• What to do:
Which lines contain the string "instrumentName"? Copy each one in full.

• Records provided:

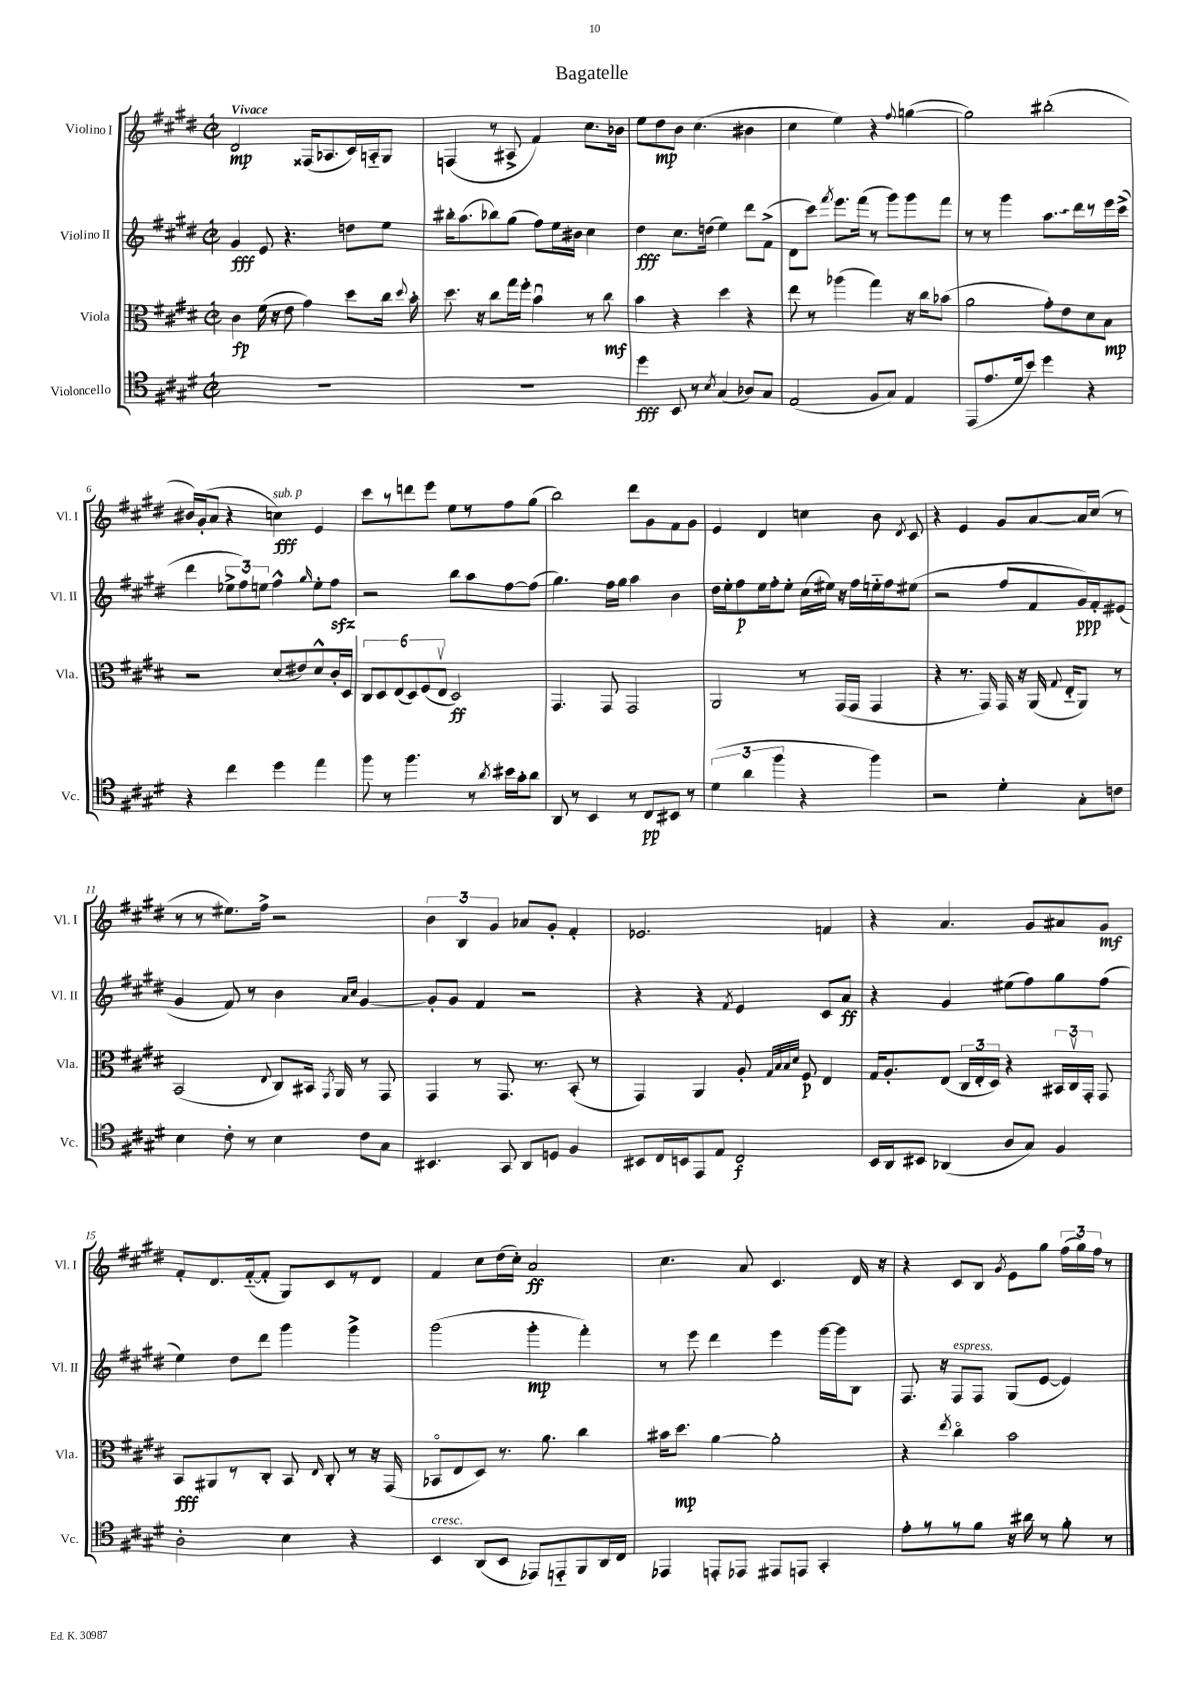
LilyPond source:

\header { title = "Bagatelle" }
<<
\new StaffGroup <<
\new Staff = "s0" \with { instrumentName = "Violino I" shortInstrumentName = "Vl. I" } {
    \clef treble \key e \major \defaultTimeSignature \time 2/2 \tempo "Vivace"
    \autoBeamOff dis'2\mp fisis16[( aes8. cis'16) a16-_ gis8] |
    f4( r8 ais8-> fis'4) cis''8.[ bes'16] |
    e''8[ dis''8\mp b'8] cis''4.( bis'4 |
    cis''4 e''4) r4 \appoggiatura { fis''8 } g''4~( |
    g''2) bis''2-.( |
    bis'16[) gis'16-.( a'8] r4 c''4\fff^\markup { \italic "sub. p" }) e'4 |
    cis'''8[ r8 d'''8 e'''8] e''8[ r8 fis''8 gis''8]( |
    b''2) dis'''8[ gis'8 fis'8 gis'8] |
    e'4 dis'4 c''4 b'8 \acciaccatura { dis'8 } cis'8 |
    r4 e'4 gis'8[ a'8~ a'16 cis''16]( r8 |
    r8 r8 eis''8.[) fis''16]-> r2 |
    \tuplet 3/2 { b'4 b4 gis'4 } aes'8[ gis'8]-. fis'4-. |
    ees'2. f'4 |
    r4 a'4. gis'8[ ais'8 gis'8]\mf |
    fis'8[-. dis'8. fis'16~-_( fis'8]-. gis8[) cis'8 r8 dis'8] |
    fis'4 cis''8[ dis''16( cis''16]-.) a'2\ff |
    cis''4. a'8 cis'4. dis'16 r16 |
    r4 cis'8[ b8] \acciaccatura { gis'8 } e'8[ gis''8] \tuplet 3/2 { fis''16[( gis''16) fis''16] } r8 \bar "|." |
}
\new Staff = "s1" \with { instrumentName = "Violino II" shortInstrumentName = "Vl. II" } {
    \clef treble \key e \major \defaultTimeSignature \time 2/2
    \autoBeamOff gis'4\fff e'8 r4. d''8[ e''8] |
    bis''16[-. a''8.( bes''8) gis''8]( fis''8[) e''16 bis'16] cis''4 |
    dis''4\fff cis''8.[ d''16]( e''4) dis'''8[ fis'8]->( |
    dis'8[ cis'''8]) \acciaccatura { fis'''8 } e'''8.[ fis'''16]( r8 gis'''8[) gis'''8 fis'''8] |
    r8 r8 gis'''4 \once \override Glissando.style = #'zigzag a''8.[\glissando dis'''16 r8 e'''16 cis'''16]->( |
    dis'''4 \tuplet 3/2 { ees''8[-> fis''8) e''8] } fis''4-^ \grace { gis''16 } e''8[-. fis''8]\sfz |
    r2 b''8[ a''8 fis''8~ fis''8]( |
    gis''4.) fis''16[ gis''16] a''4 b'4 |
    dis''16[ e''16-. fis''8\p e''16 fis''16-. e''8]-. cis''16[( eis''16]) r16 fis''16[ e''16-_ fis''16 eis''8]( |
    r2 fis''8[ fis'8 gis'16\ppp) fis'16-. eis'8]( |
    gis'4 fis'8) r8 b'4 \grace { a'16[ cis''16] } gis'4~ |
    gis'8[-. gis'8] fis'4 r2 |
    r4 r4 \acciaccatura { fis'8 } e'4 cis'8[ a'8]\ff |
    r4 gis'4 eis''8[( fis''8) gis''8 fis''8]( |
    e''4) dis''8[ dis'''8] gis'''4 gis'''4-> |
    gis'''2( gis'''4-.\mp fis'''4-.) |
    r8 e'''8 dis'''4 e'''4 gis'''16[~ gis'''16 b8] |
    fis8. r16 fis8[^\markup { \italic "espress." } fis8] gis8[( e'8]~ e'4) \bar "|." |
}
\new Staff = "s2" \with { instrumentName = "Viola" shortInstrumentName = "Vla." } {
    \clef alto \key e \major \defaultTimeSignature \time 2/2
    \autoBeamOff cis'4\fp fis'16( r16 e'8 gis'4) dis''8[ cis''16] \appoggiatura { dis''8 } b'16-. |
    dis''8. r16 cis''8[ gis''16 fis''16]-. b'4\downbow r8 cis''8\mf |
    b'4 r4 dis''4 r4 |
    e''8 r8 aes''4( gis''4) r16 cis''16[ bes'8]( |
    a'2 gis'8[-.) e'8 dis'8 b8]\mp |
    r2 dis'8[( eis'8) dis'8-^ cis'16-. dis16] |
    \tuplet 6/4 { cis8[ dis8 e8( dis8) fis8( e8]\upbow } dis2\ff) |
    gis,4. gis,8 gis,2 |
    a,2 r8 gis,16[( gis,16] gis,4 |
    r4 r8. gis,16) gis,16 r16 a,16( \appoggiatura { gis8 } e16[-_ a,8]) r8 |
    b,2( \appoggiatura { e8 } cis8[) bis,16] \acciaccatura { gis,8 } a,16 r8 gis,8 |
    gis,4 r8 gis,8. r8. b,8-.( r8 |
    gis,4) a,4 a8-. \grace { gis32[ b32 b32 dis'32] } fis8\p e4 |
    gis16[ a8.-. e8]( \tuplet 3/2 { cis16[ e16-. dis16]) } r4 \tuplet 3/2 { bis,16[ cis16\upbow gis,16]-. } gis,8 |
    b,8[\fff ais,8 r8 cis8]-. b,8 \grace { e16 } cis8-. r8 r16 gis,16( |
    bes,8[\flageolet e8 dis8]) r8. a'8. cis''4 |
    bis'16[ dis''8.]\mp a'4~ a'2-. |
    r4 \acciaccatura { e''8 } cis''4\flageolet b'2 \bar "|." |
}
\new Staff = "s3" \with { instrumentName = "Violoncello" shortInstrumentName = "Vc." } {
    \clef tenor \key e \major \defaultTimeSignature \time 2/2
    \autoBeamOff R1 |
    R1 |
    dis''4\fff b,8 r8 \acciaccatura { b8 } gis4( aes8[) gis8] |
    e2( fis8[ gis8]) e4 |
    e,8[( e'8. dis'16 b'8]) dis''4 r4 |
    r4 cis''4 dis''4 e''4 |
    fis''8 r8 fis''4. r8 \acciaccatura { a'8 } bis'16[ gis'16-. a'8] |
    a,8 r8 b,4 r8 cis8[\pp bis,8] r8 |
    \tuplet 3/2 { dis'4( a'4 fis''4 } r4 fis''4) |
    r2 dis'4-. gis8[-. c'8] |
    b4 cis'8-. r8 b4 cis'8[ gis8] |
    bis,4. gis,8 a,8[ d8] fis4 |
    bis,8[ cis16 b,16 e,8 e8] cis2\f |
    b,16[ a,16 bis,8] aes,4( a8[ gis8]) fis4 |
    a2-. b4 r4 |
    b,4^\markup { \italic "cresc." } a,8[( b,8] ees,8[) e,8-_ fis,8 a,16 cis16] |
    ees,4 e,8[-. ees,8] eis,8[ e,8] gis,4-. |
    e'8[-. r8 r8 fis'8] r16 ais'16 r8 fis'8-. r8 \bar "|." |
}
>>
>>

• Task response:
\new Staff = "s0" \with { instrumentName = "Violino I" shortInstrumentName = "Vl. I" } {
\new Staff = "s1" \with { instrumentName = "Violino II" shortInstrumentName = "Vl. II" } {
\new Staff = "s2" \with { instrumentName = "Viola" shortInstrumentName = "Vla." } {
\new Staff = "s3" \with { instrumentName = "Violoncello" shortInstrumentName = "Vc." } {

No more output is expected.